*What the task requires:*
From the entries that follow, pick out all lines holding "shape".

*Two-dimensional motion records:*
::::::::::
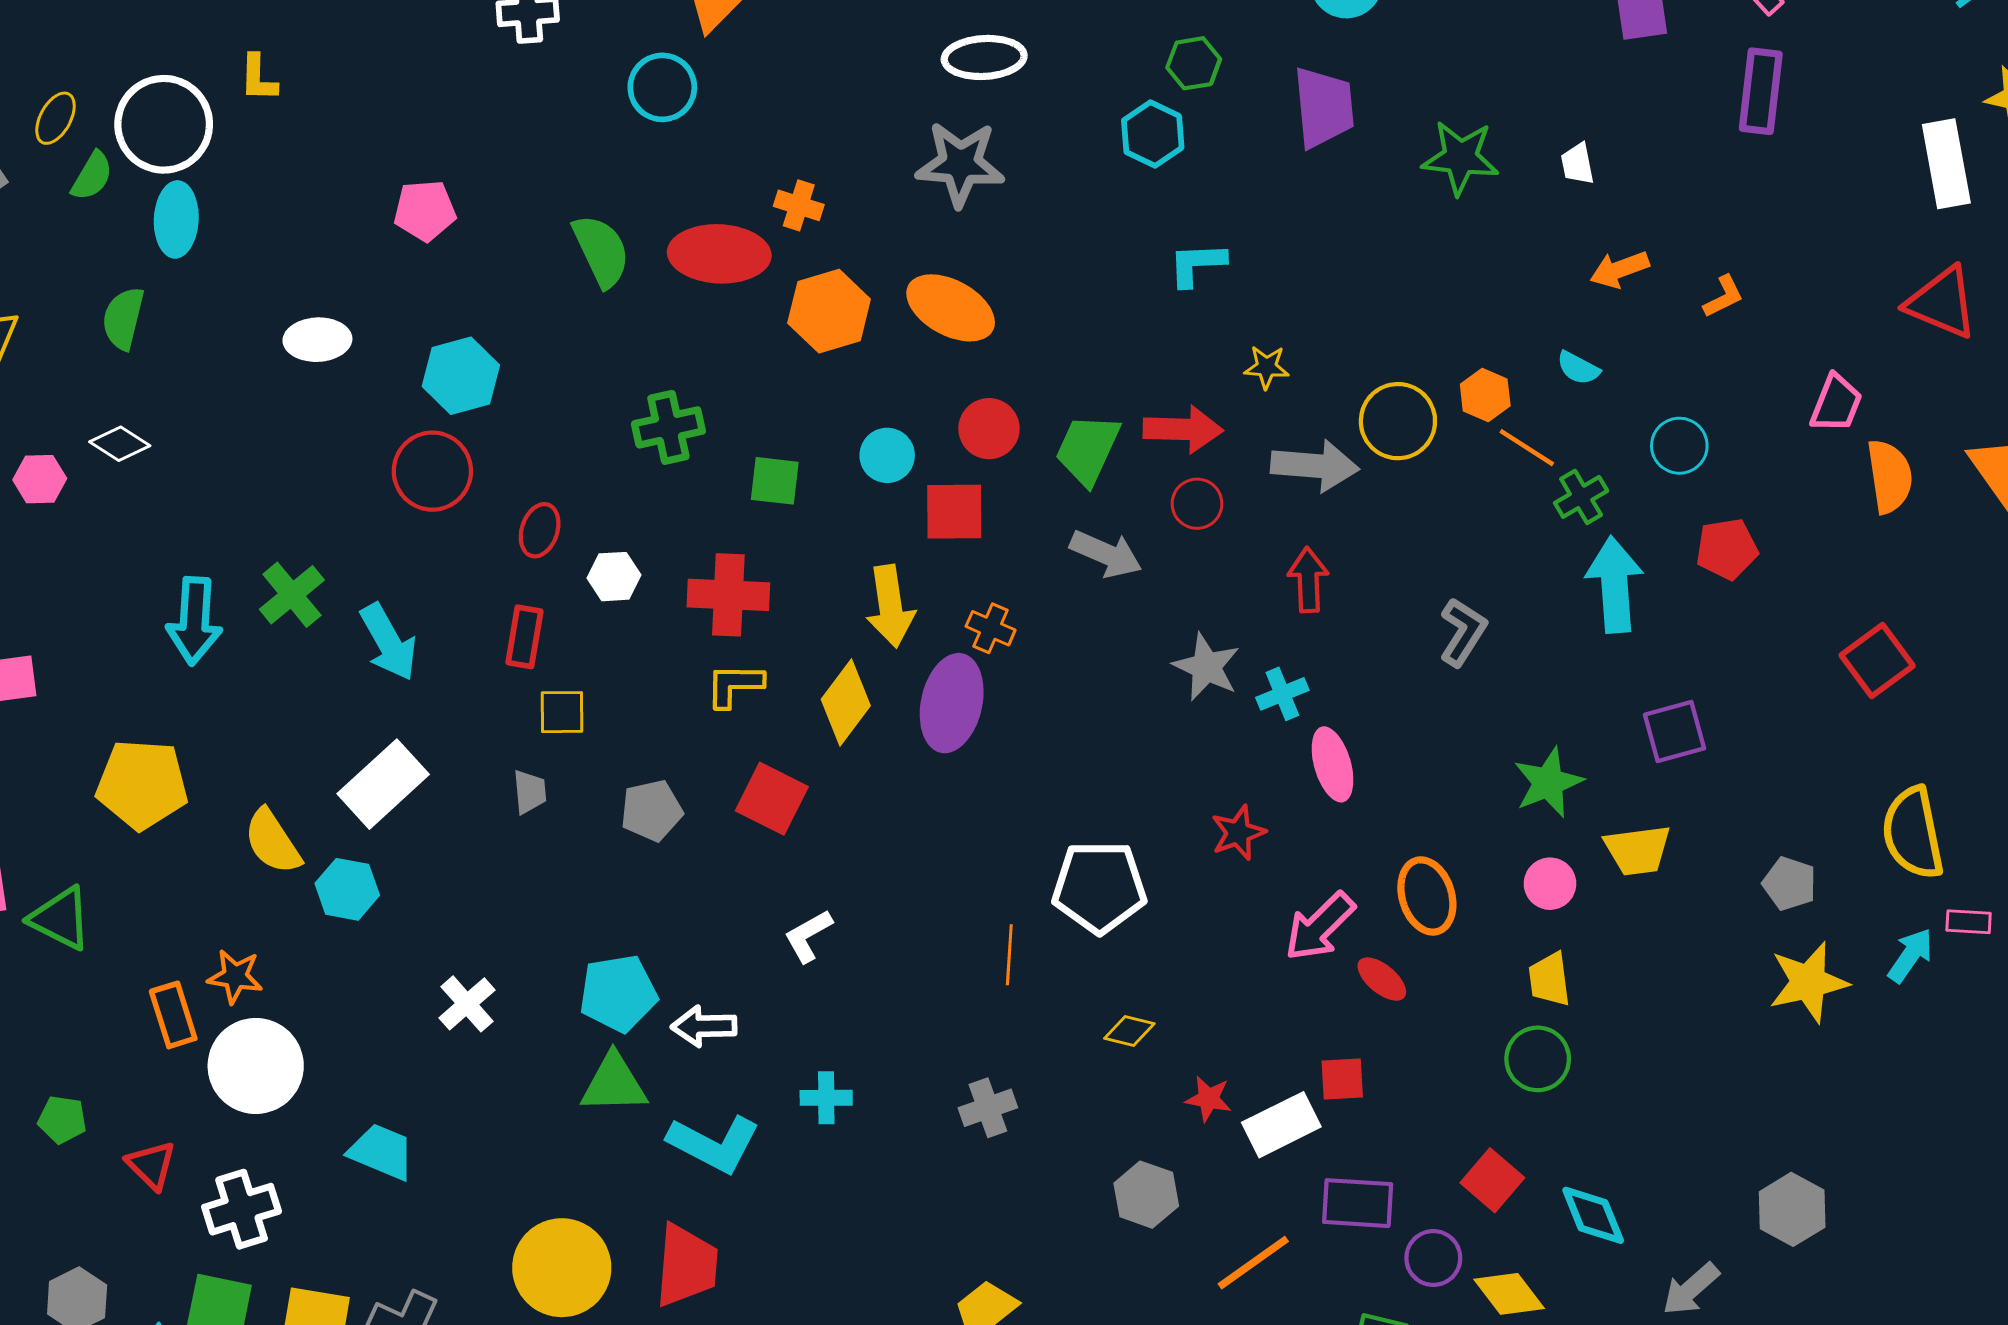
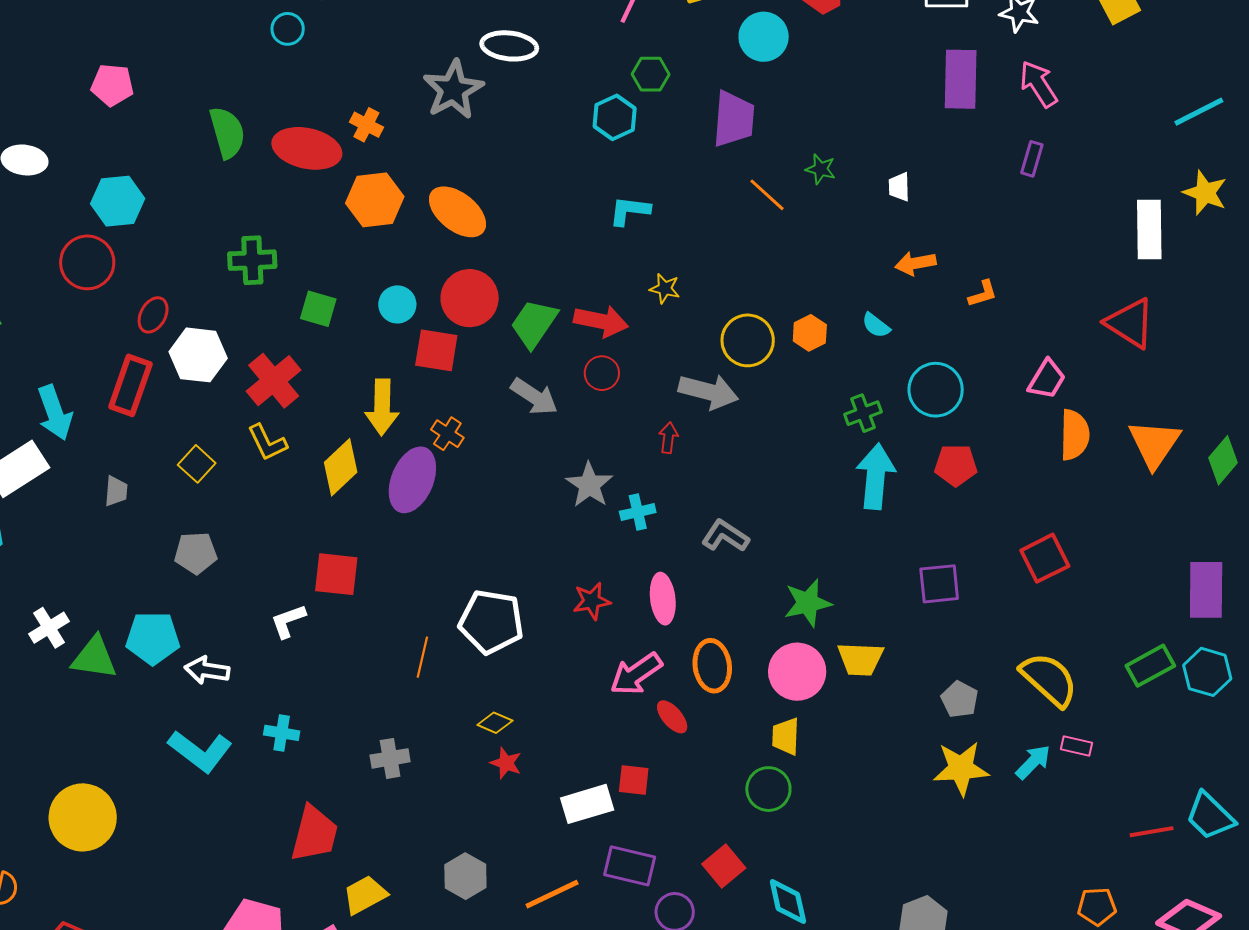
cyan circle: (662, 87) -> (288, 29), size x0.7
purple rectangle: (1761, 91) -> (1032, 159), size x0.6
green star: (1460, 158) -> (821, 169), size x0.6
gray star: (960, 164) -> (453, 90), moved, turned 30
red circle: (989, 429) -> (470, 298), size x1.4
cyan circle: (1679, 446) -> (936, 390), size x1.4
orange line: (1527, 448) -> (767, 195), moved
gray arrow: (1315, 466) -> (708, 392), moved
white hexagon: (614, 577) -> (198, 355), size x1.6
red arrow: (1308, 580) -> (668, 438), size x0.7
red cross: (728, 595) -> (274, 381), turned 38
gray L-shape: (1463, 632) -> (725, 536), moved, turned -99
red rectangle: (524, 637) -> (130, 385), size x1.4
cyan arrow: (389, 642) -> (55, 413), moved
yellow L-shape: (734, 685) -> (267, 443), turned -126
yellow square: (562, 712) -> (197, 464), moved, turned 33
purple square: (1674, 732) -> (939, 584), moved
pink ellipse: (1333, 764) -> (663, 599), moved
red square: (772, 799) -> (336, 574), moved, turned -30
gray pentagon: (652, 811) -> (196, 553), moved
yellow semicircle: (1913, 833) -> (1049, 679), turned 134
pink circle: (1550, 884) -> (797, 672), size x1.6
green triangle: (614, 1084) -> (94, 658), moved
red star: (1208, 1099) -> (506, 763), moved
gray hexagon: (1146, 1195) -> (465, 876), moved
red trapezoid: (686, 1265) -> (314, 834), moved

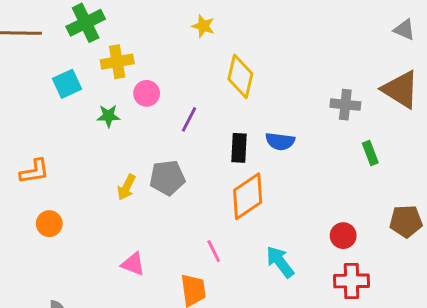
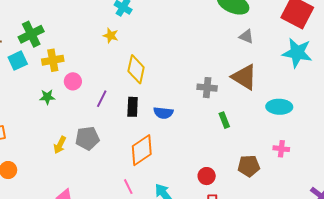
cyan square: (67, 84) -> (18, 61), moved
black rectangle: (239, 148) -> (133, 107), moved
pink line: (214, 251) -> (128, 187), moved

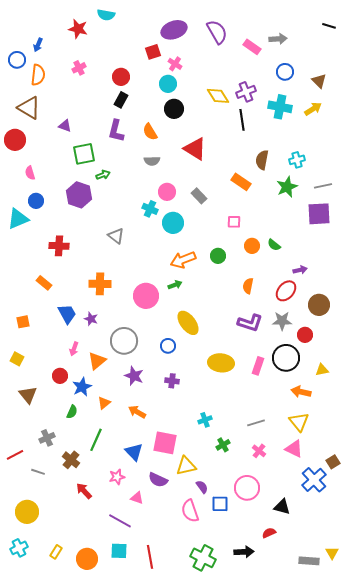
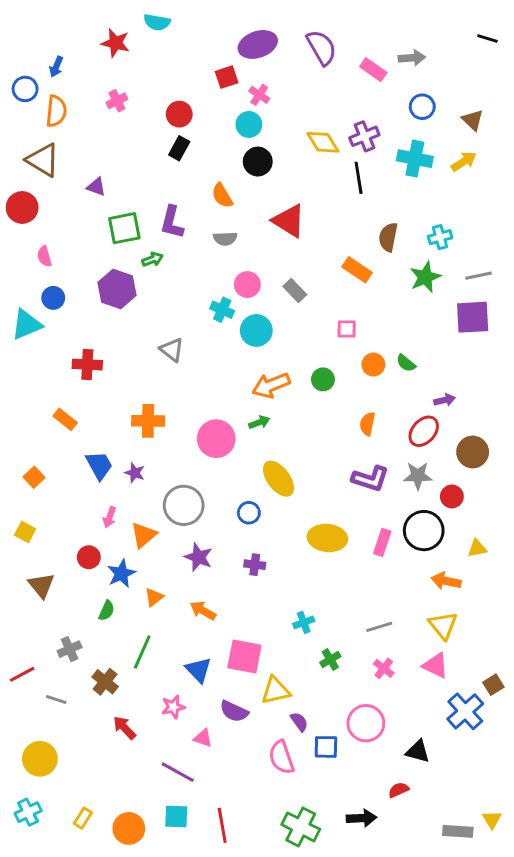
purple L-shape: (116, 131) -> (172, 222), moved
orange square: (23, 322) -> (34, 477), turned -32

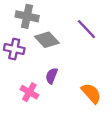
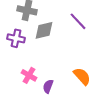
gray diamond: (47, 40) -> (44, 30), turned -60
purple semicircle: (52, 76) -> (48, 86), moved

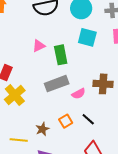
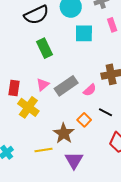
pink triangle: (39, 46) -> (43, 85), moved
green rectangle: (61, 55) -> (44, 48), moved
brown star: (42, 129) -> (64, 133), size x1.5

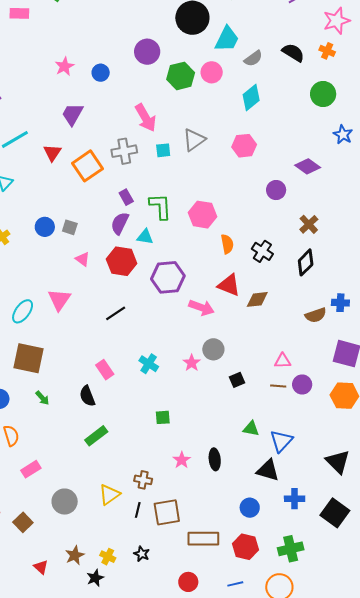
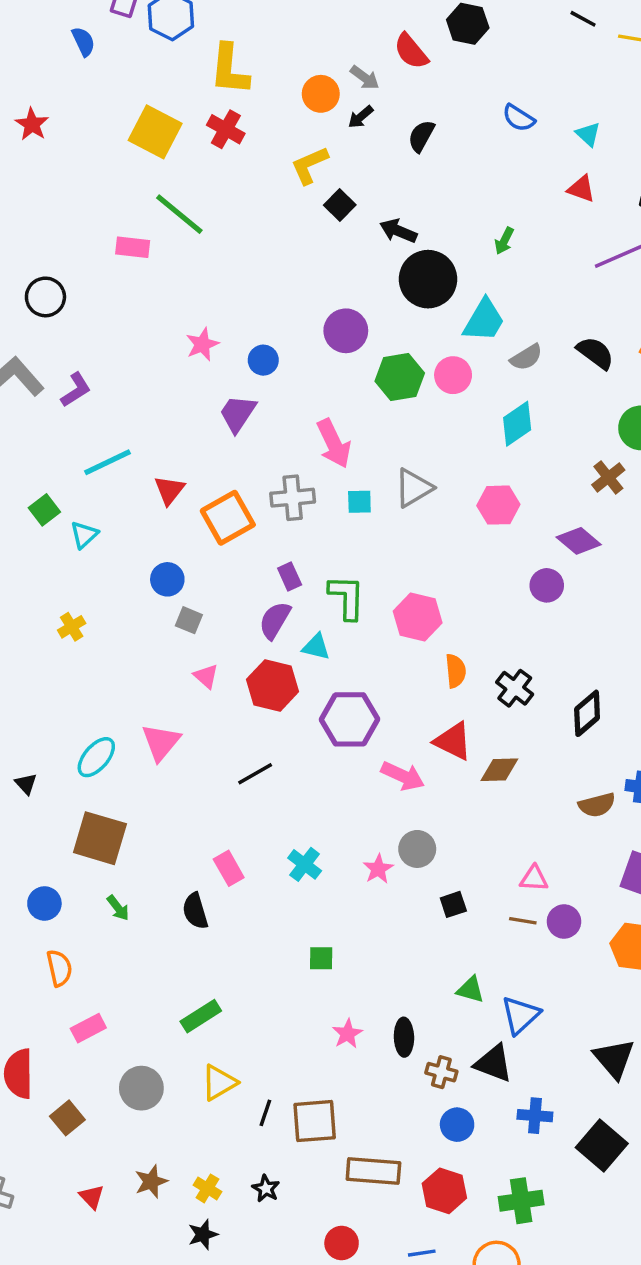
purple trapezoid: (72, 114) -> (238, 414), moved
purple diamond: (308, 166) -> (579, 541), moved
brown cross: (309, 224) -> (608, 477), moved
blue circle: (45, 227) -> (167, 579), moved
green rectangle: (96, 436) -> (201, 1016), moved
brown cross: (143, 480) -> (441, 1072), moved
black star: (95, 578) -> (203, 1235), moved

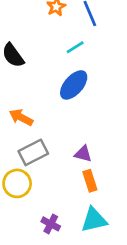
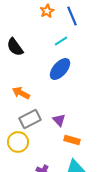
purple triangle: (83, 154) -> (59, 120), moved, turned 32
orange rectangle: (90, 181) -> (72, 140), turned -56

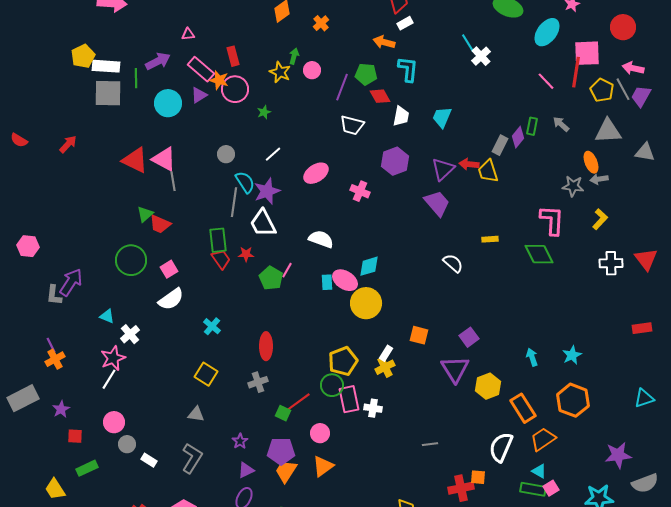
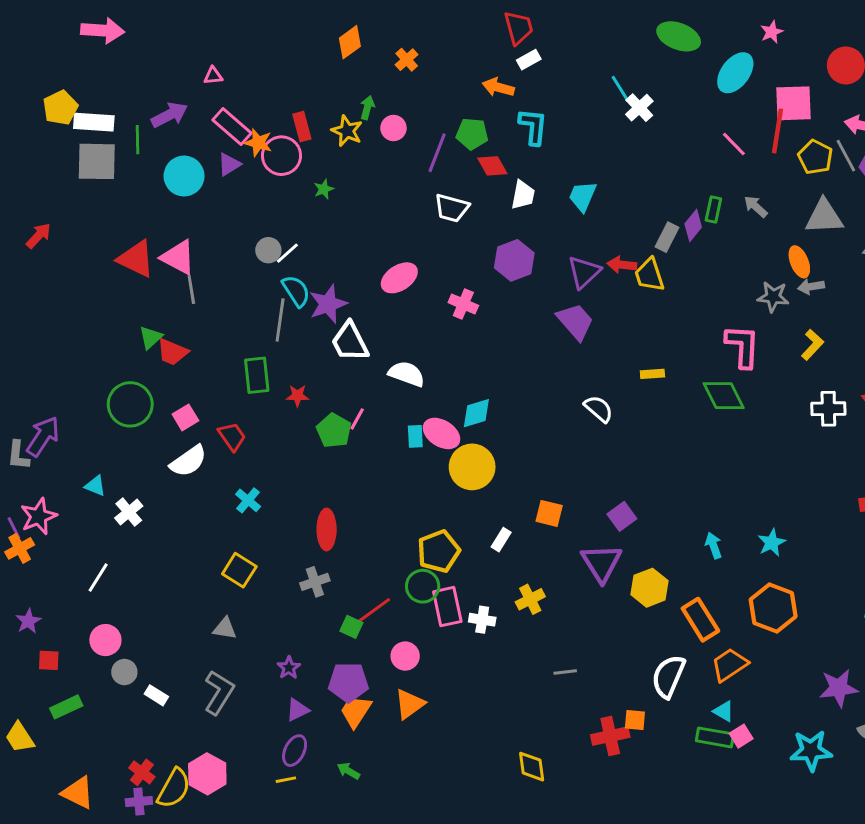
red rectangle: (233, 56) -> (302, 127), moved
white line: (273, 154) -> (287, 253), moved
white trapezoid: (263, 223) -> (350, 342), moved
red trapezoid: (221, 259) -> (232, 436), moved
pink star: (113, 358) -> (39, 516), moved
yellow cross: (385, 367) -> (530, 599), moved

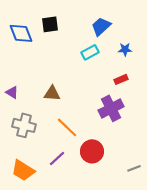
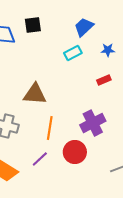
brown triangle: (52, 93) -> (35, 94), size x1.4
purple cross: (111, 108) -> (93, 123), moved
orange line: (67, 127) -> (50, 128), turned 55

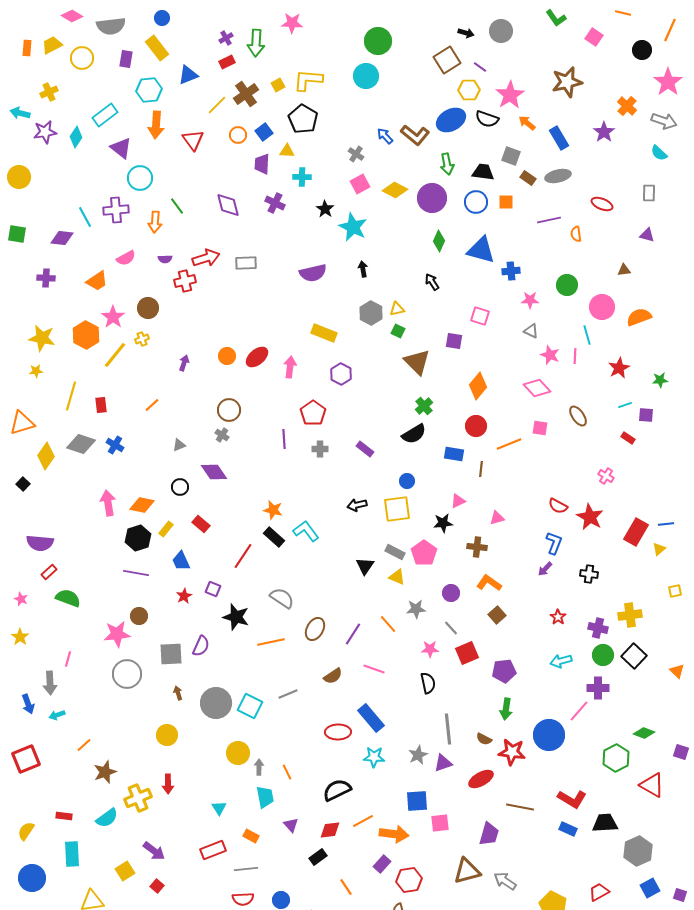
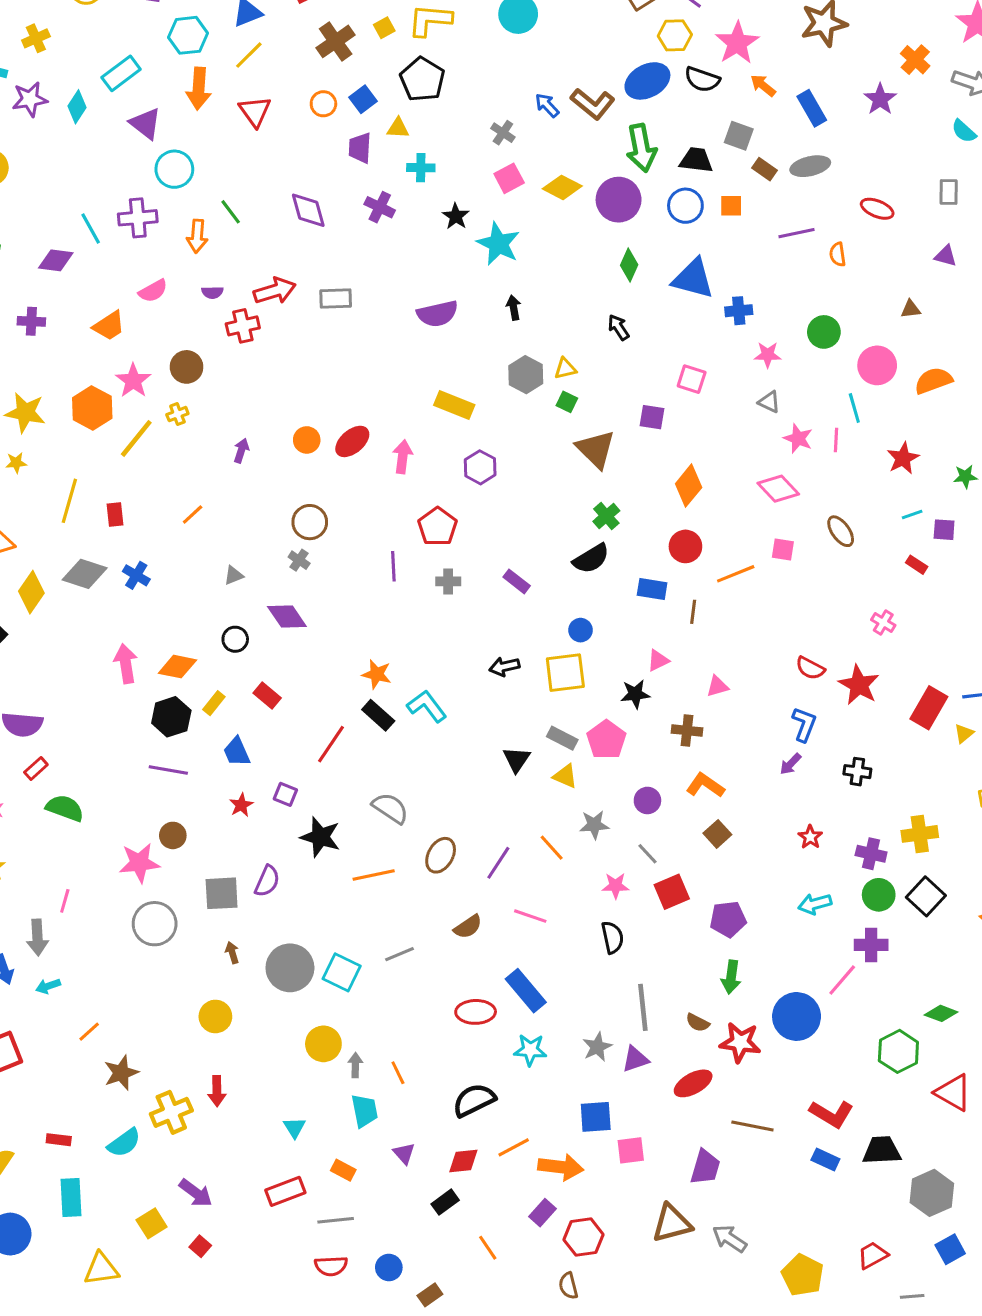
::::::::::
*Solved problem:*
gray L-shape: (1463, 632) -> (725, 536), moved, turned -99
yellow L-shape: (734, 685) -> (267, 443), turned -126
purple L-shape: (116, 131) -> (172, 222), moved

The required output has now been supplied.